• [What you are asked to do]
From the line containing "(350, 584) = (338, 152): none -> purple nut" to the end of the entries, return every line exactly, both ends included, and add nothing.

Scene comparison data:
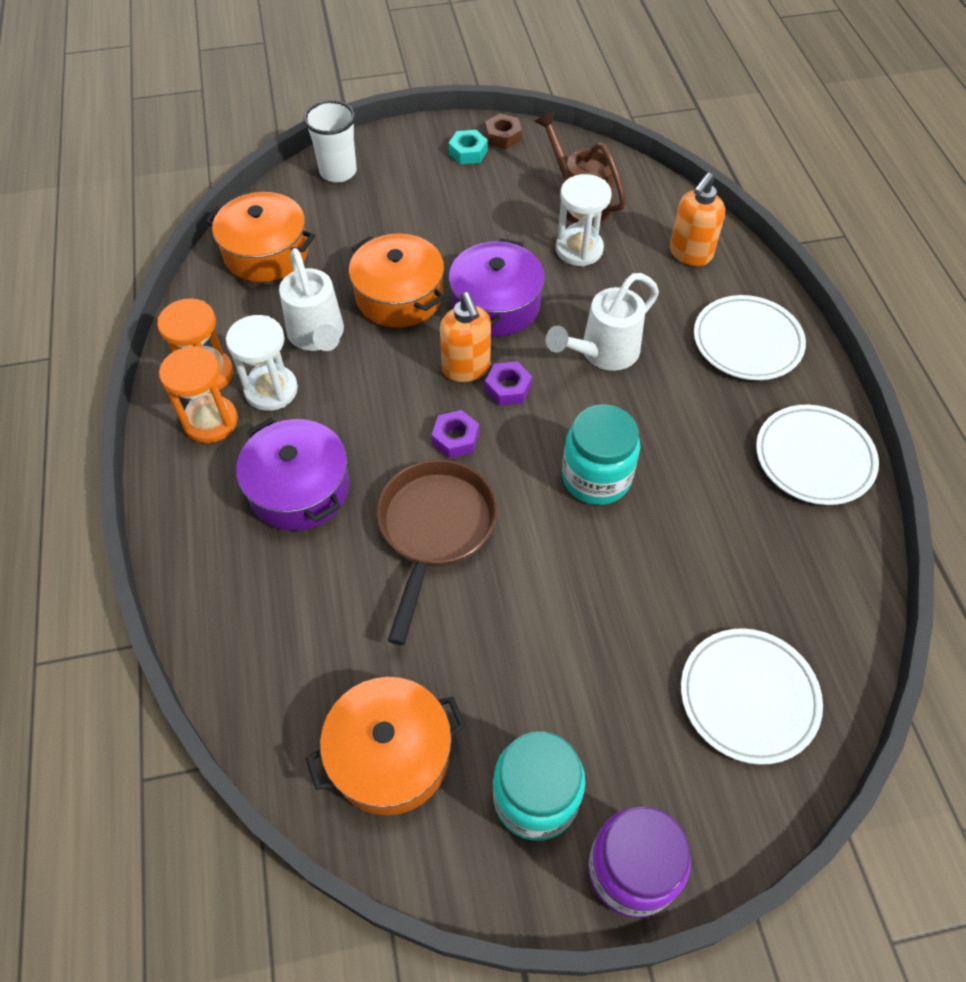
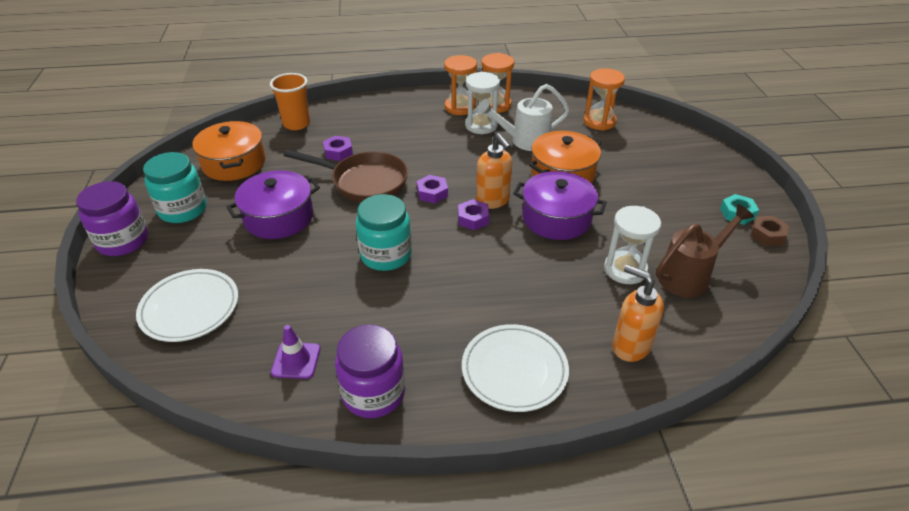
camera: 95 degrees right, 15 degrees down
(253, 677) = (296, 124): none -> orange cup
(266, 253) = (599, 121): orange pot -> orange hourglass
(299, 488) = (407, 136): purple pot -> purple pot (279, 217)
(338, 172) = (690, 149): white cup -> none
(350, 584) = (338, 152): none -> purple nut
(466, 368) = (493, 201): orange soap dispenser -> orange soap dispenser turned 105 degrees counterclockwise
(603, 353) = (504, 271): white watering can -> none
(795, 542) = (296, 360): none -> purple traffic cone
(814, 458) = (373, 393): white plate -> purple jar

• [Answer below]
(350, 584) = (338, 152): none -> purple nut
(466, 368) = (493, 201): orange soap dispenser -> orange soap dispenser turned 105 degrees counterclockwise
(603, 353) = (504, 271): white watering can -> none
(795, 542) = (296, 360): none -> purple traffic cone
(814, 458) = (373, 393): white plate -> purple jar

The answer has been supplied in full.